▸ **EXERCISE DESCRIPTION**
Find "none -> purple brick I4 level 1" in the entries below; copy that line through the last, exactly, with no pictures.

▸ **RECORDS**
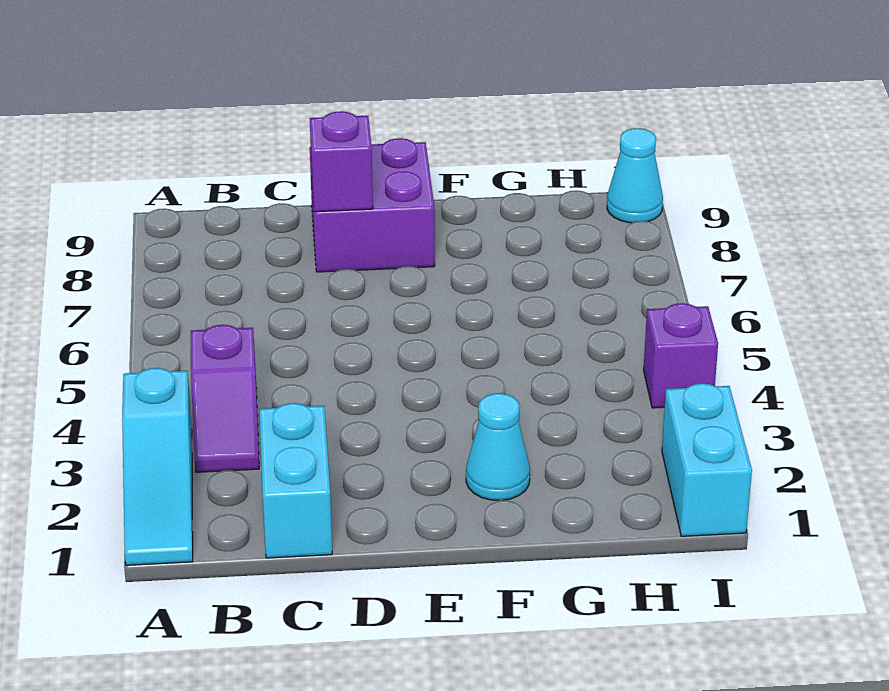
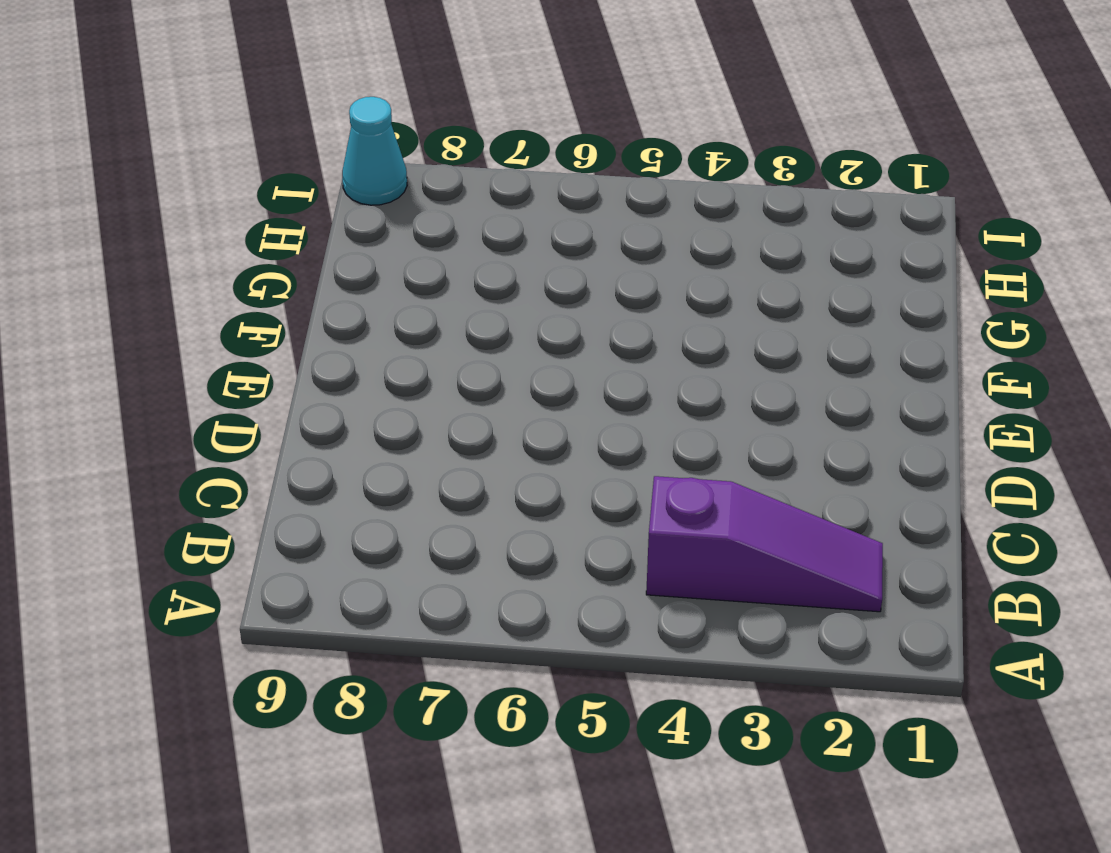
purple slope B2:B4 level 1 top 4 -> purple slope B3:B4 level 1 top 4
none -> cyan slope A1:A3 level 1 top 3
none -> cyan brick C1:C2 level 1

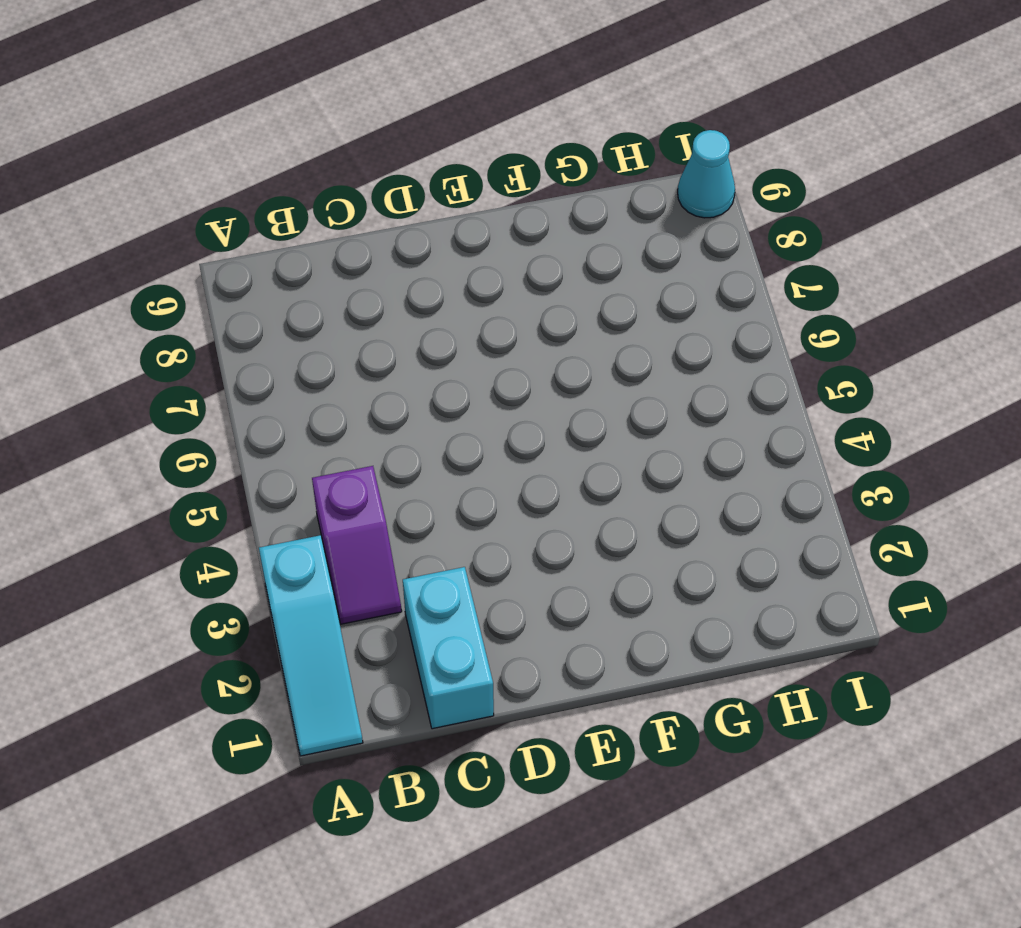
none -> purple brick D8:E9 level 1
none -> cyan cone F2 level 1

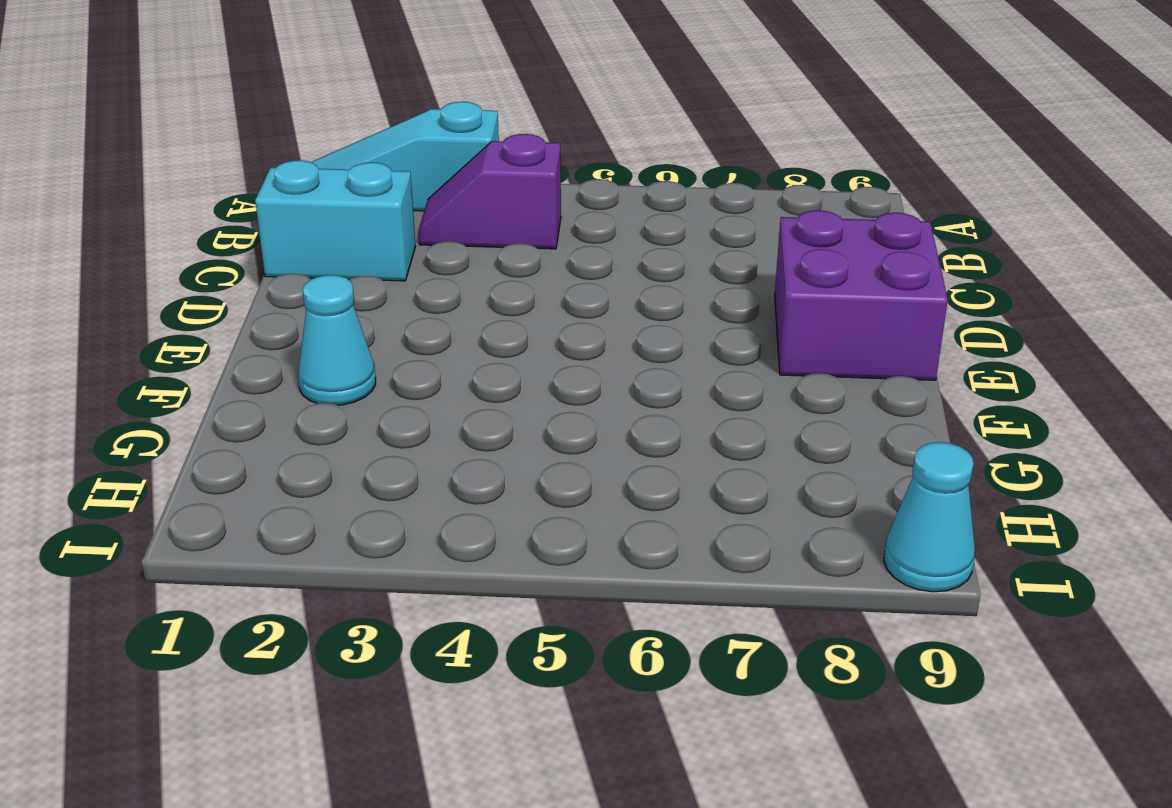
none -> cyan brick I1:I2 level 1
none -> purple brick I4 level 1

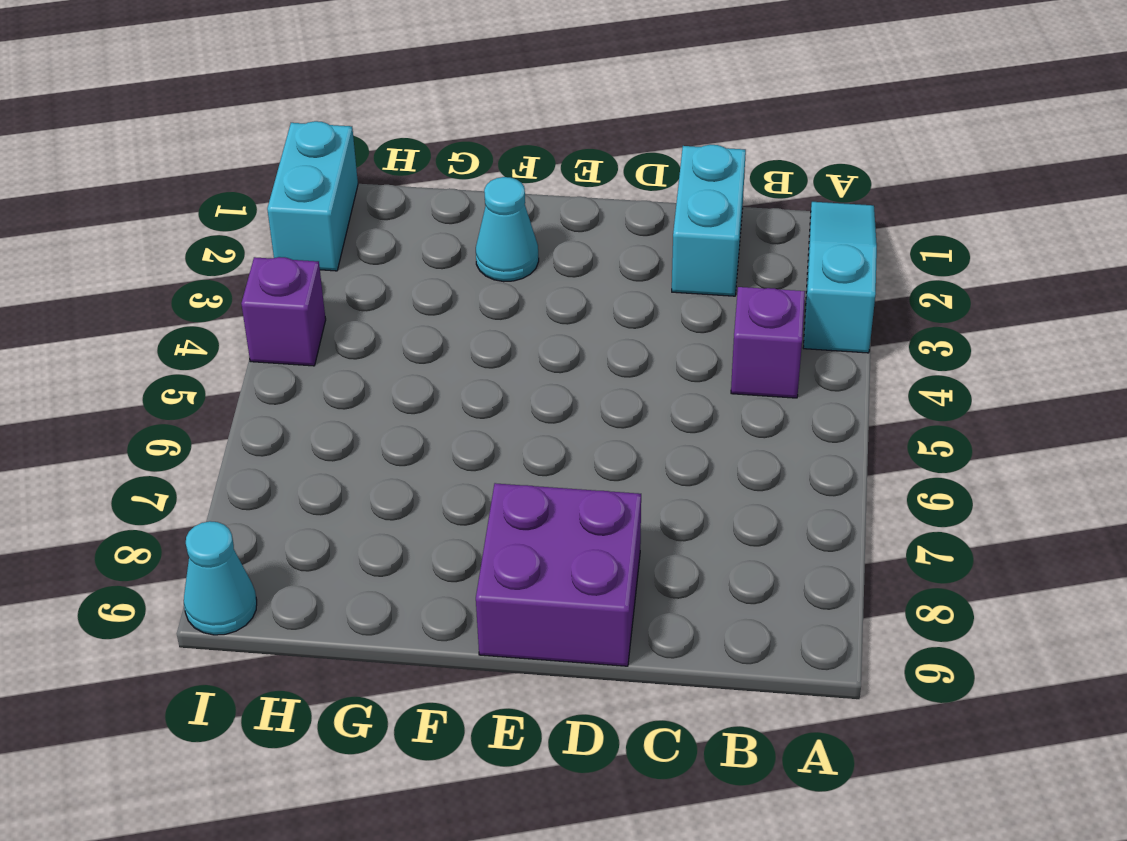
none -> purple brick D8 level 2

▸ **ANSWER FOR THE TASK**
none -> purple brick I4 level 1

none -> purple brick D8 level 2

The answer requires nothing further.